Task to complete: Would you write out the entries below word for word, omitting the pictures?

Records drawn from a dataset:
☆ ☆ ☆ ☆ ☆

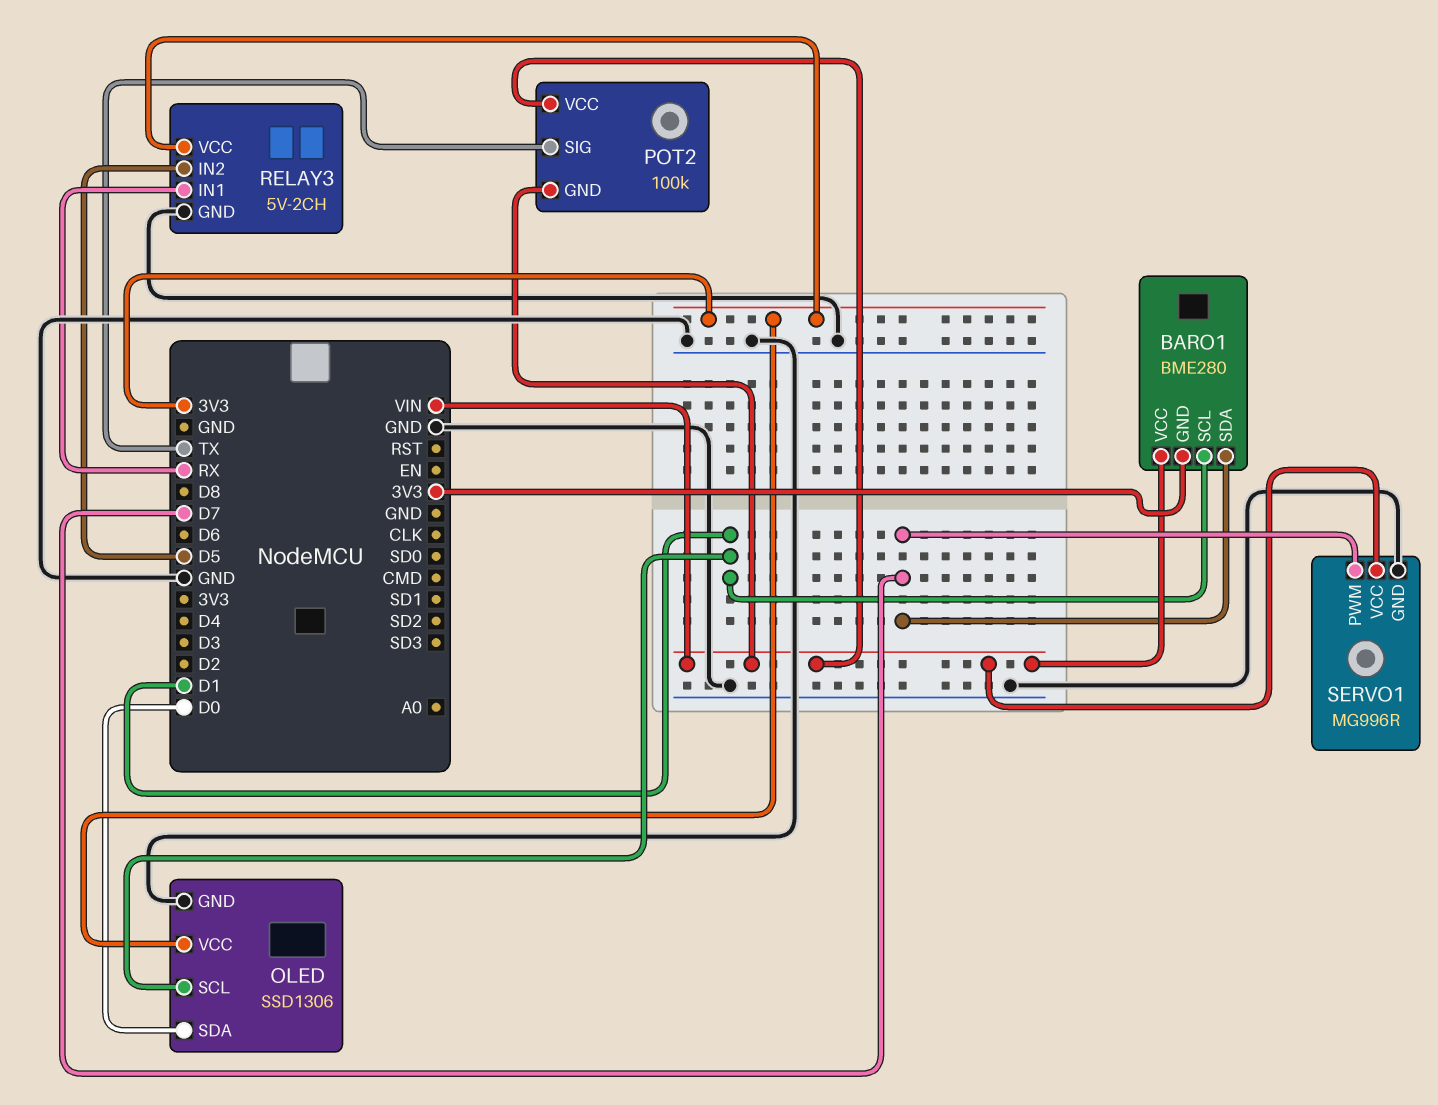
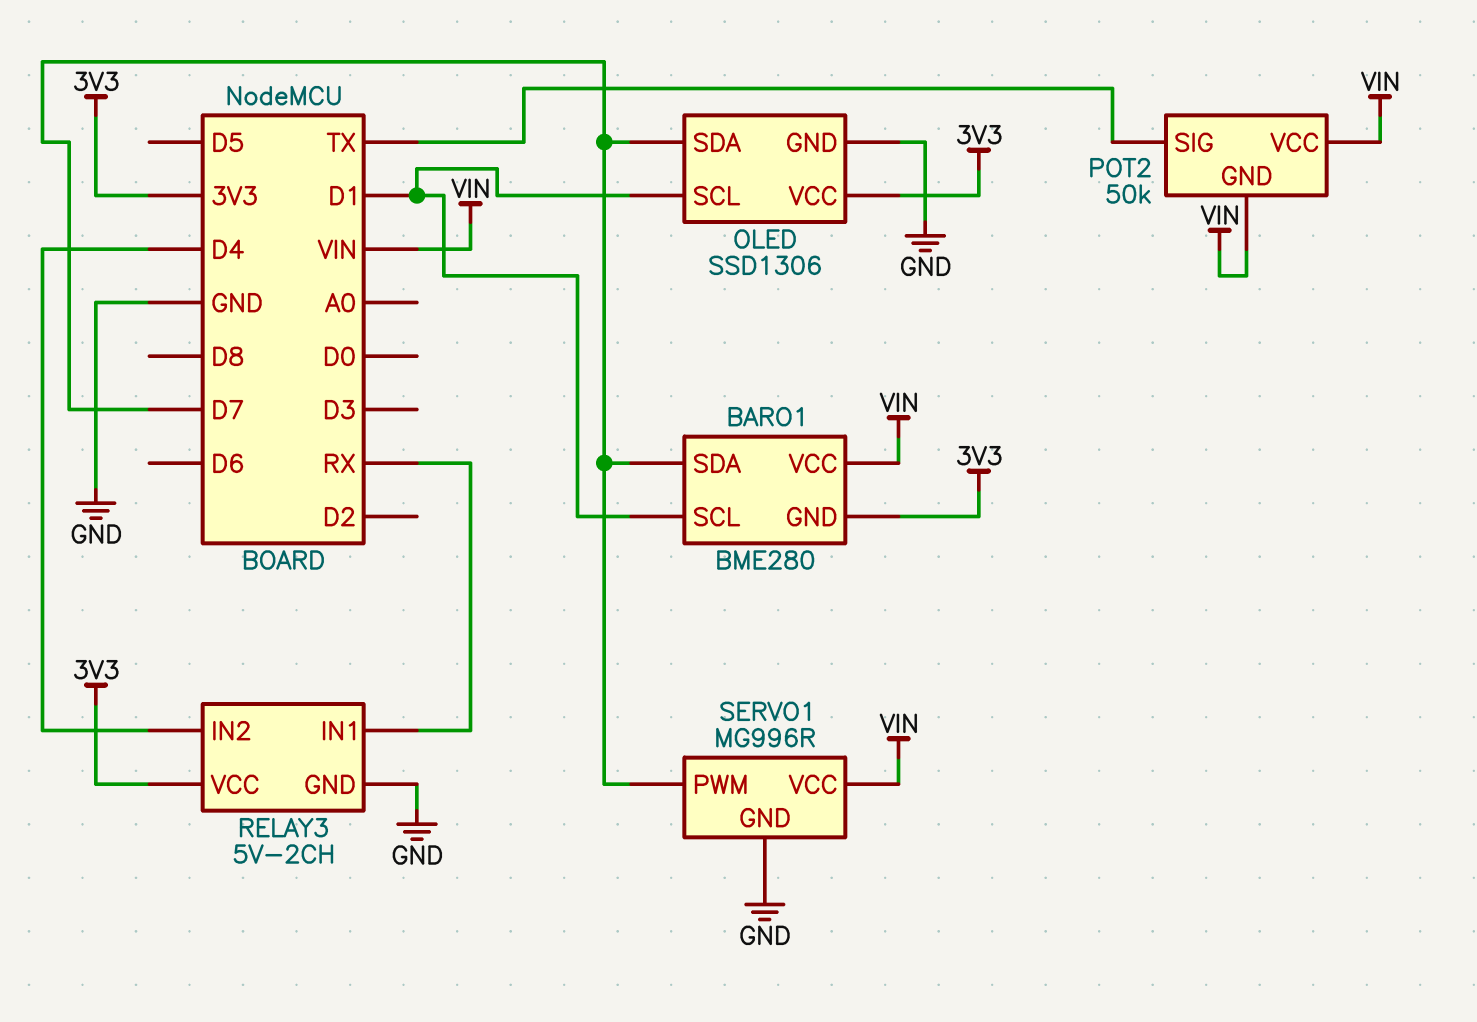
OLED pin SDA: D0 -> D7
POT2: 100k -> 50k
RELAY3 pin IN2: D5 -> D4

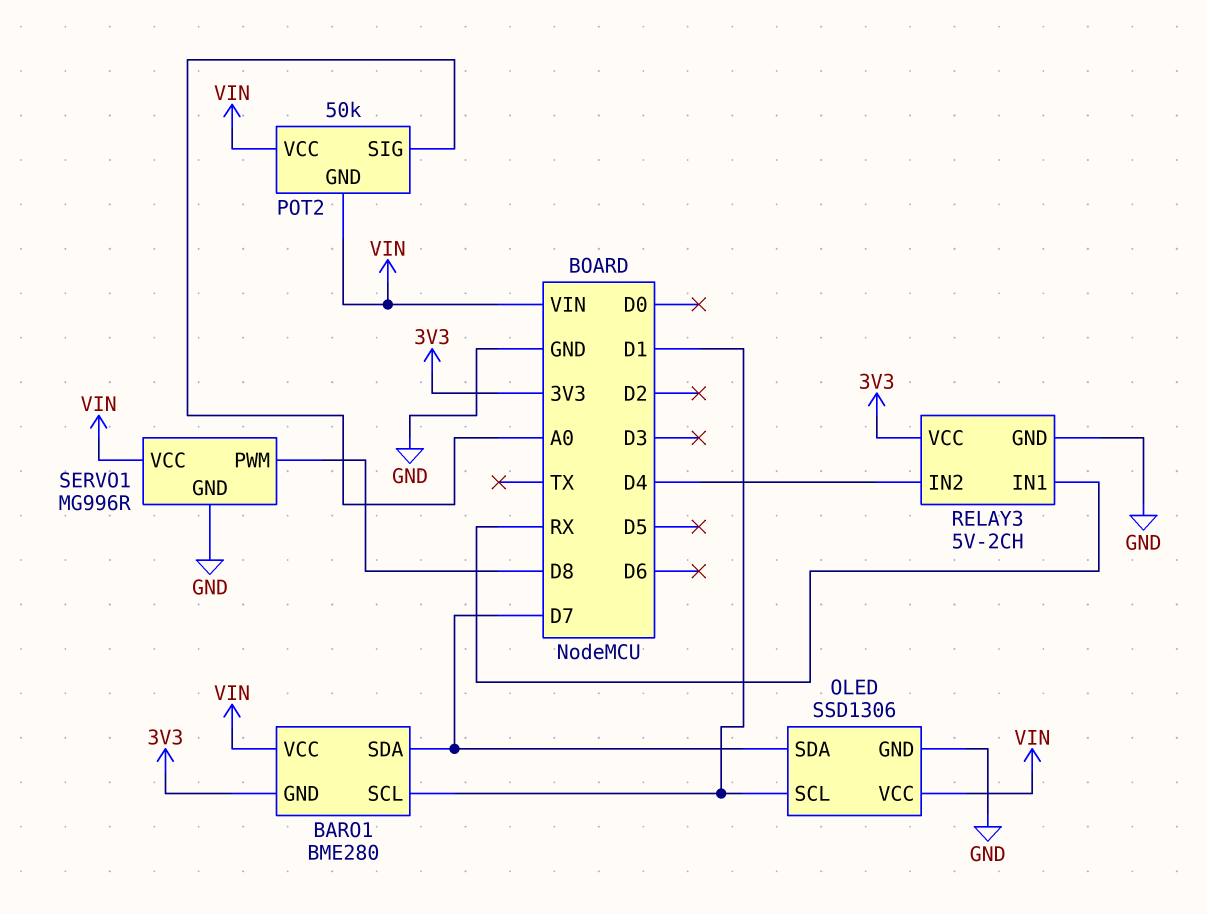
OLED pin VCC: 3V3 -> VIN
POT2 pin SIG: TX -> A0
SERVO1 pin PWM: D7 -> D8

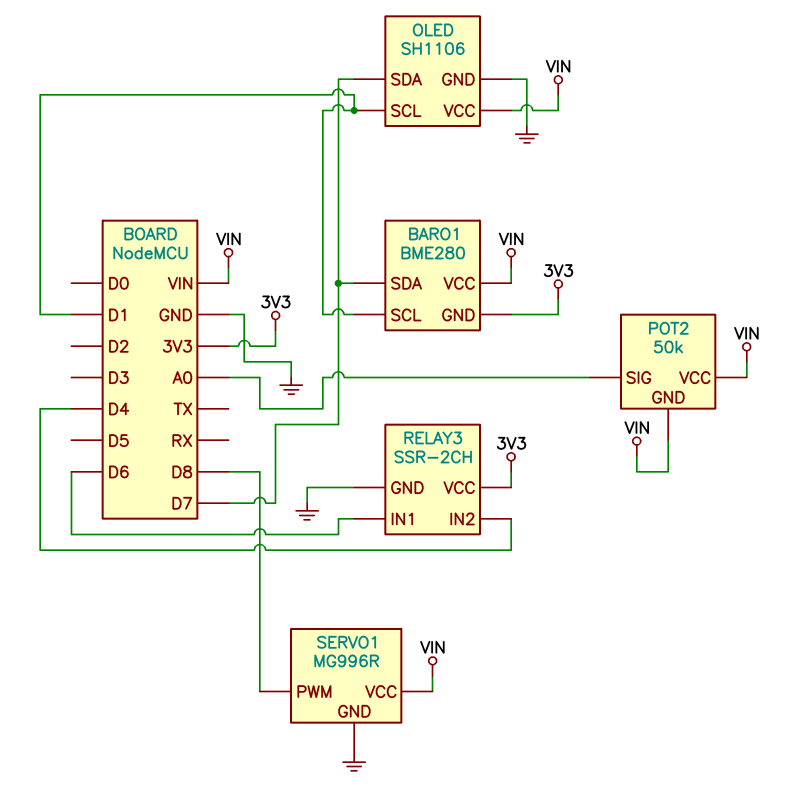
OLED: SSD1306 -> SH1106
RELAY3: 5V-2CH -> SSR-2CH
RELAY3 pin IN1: RX -> D6

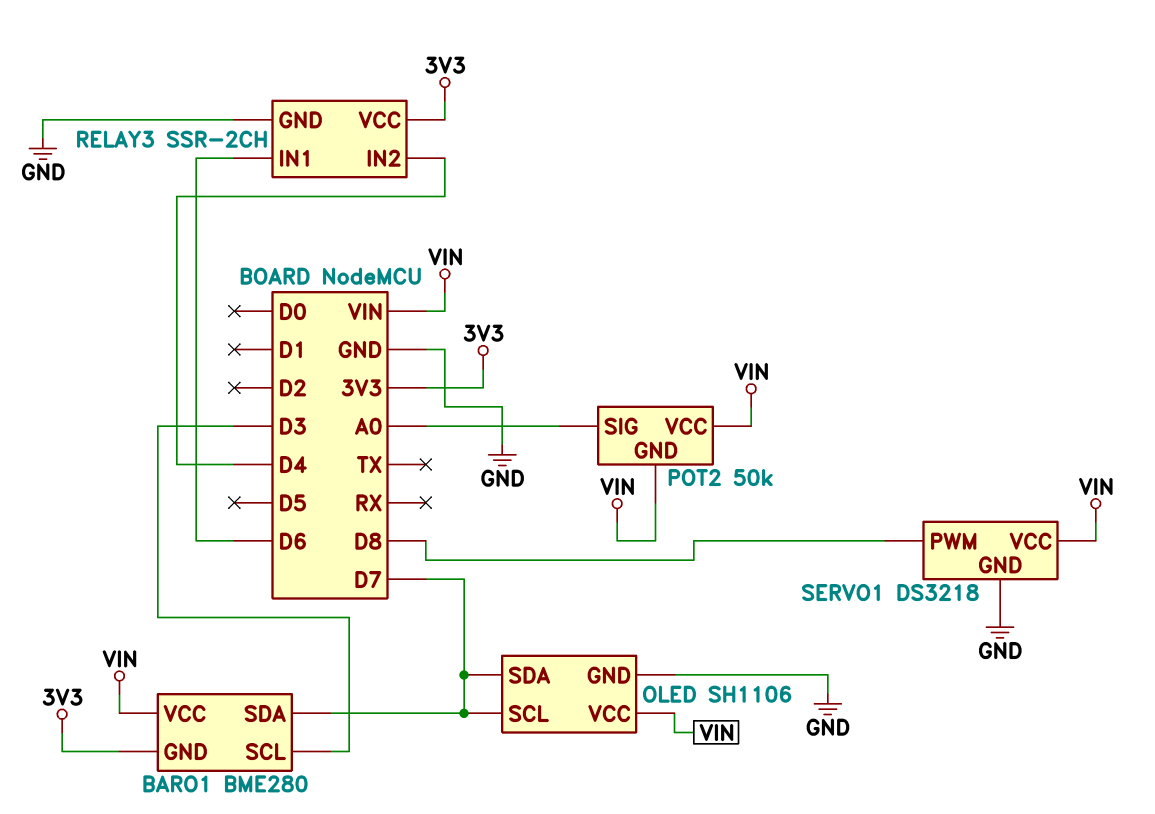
BARO1 pin SCL: D1 -> D3
OLED pin SCL: D1 -> D7
SERVO1: MG996R -> DS3218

☆ ☆ ☆ ☆ ☆

Completed exercise:
OLED pin SDA: D0 -> D7
POT2: 100k -> 50k
RELAY3 pin IN2: D5 -> D4

OLED pin VCC: 3V3 -> VIN
POT2 pin SIG: TX -> A0
SERVO1 pin PWM: D7 -> D8

OLED: SSD1306 -> SH1106
RELAY3: 5V-2CH -> SSR-2CH
RELAY3 pin IN1: RX -> D6

BARO1 pin SCL: D1 -> D3
OLED pin SCL: D1 -> D7
SERVO1: MG996R -> DS3218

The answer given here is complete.